(Beginning of Records to use)
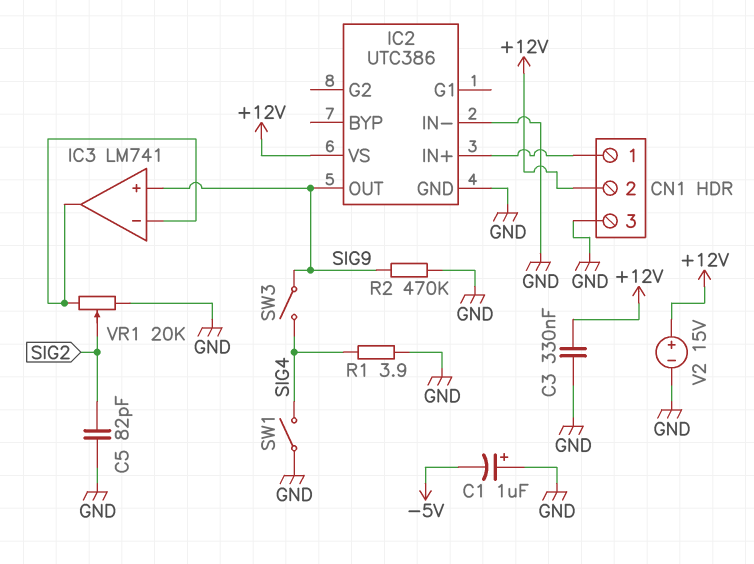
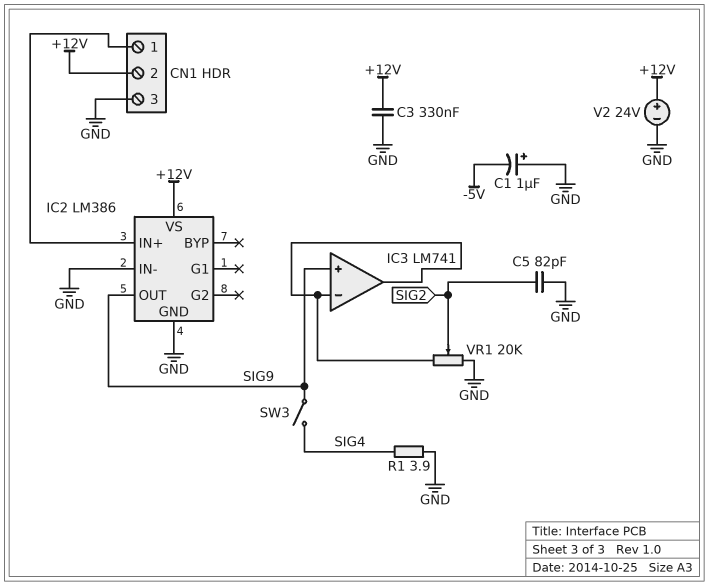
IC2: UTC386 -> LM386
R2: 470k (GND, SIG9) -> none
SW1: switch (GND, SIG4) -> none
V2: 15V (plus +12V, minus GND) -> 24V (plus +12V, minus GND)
(End of Records to use)
(Beginning of Records to use)
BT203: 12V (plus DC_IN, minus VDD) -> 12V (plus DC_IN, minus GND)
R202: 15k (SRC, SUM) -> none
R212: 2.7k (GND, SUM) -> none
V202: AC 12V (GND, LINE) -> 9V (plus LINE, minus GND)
(End of Records to use)
(Beginning of Records to use)
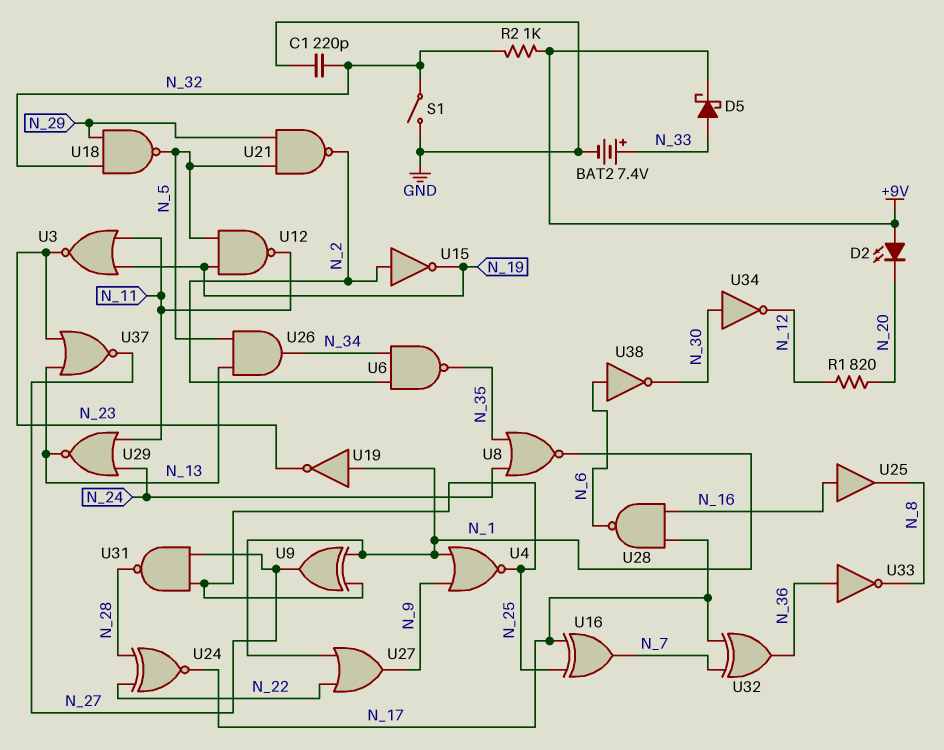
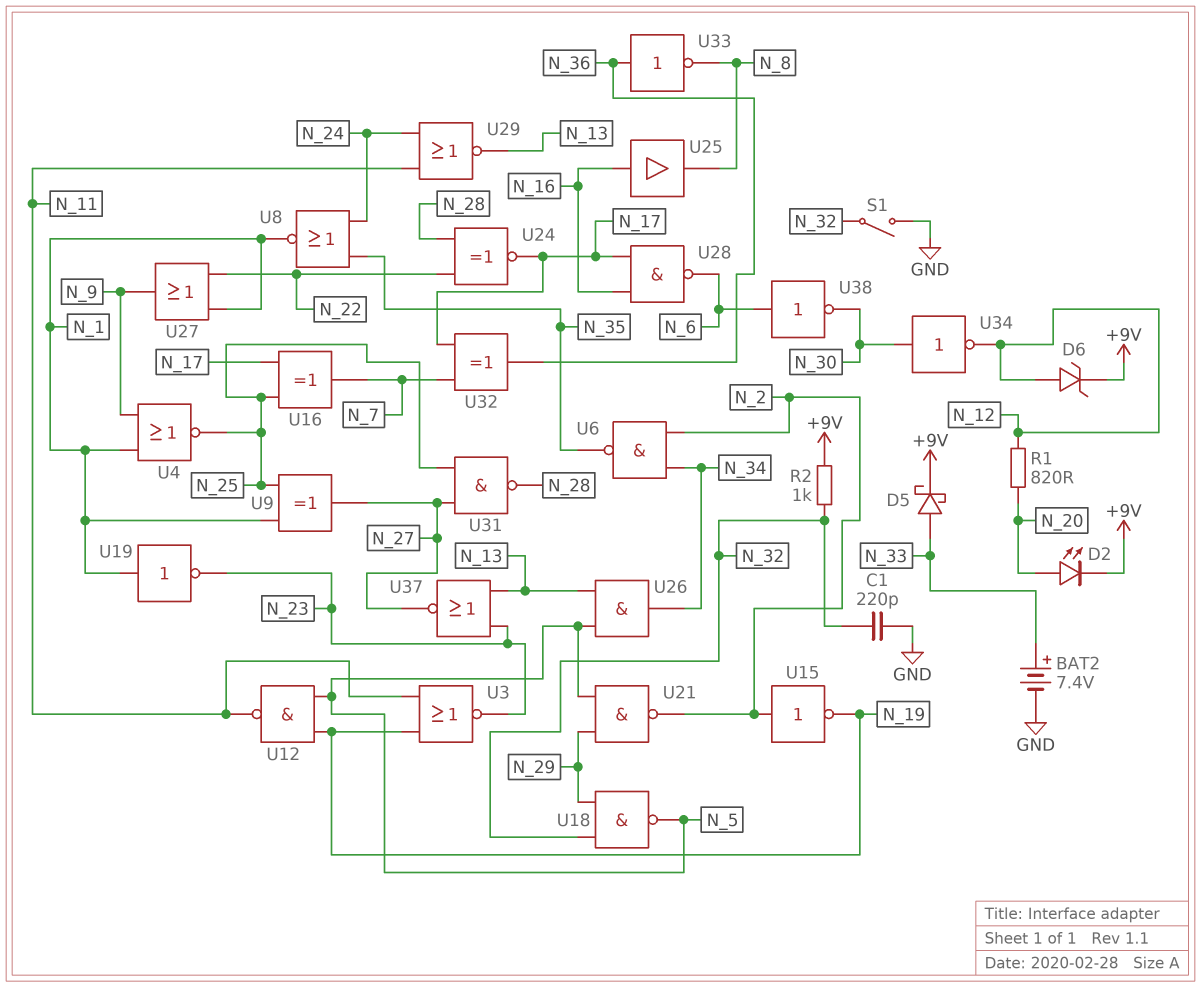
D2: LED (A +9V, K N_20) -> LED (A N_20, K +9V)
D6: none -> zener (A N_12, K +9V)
(End of Records to use)
Problem requirements
Go through the records above. Copy each line in which the string "minus" appears.

Problem solution
V2: 15V (plus +12V, minus GND) -> 24V (plus +12V, minus GND)
BT203: 12V (plus DC_IN, minus VDD) -> 12V (plus DC_IN, minus GND)
V202: AC 12V (GND, LINE) -> 9V (plus LINE, minus GND)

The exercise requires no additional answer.